**Data rows**

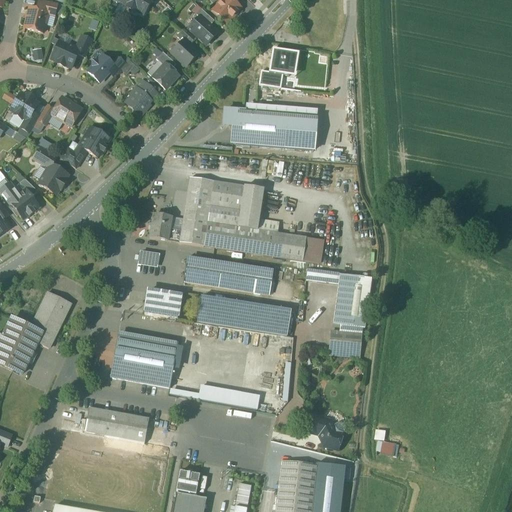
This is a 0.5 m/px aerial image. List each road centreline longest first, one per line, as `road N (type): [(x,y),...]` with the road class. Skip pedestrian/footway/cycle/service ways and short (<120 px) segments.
road 1 (tertiary): [(288,0),(148,147)]
road 2 (residential): [(82,210),(110,257),(61,378)]
road 3 (residential): [(61,378),(176,402),(233,428)]
road 4 (residential): [(148,147),(84,91),(2,64)]
road 5 (residential): [(61,378),(0,508)]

**What is being asked**
Output the material above word for word, leaving out the picture.

**Task answer**
This is a 0.5 m/px aerial image. List each road centreline longest first, one per line, as `road N (type): [(x,y),...]` with the road class. Skip pedestrian/footway/cycle/service ways and short (<120 px) segments.
road 1 (tertiary): [(288,0),(148,147)]
road 2 (residential): [(82,210),(110,257),(61,378)]
road 3 (residential): [(61,378),(176,402),(233,428)]
road 4 (residential): [(148,147),(84,91),(2,64)]
road 5 (residential): [(61,378),(0,508)]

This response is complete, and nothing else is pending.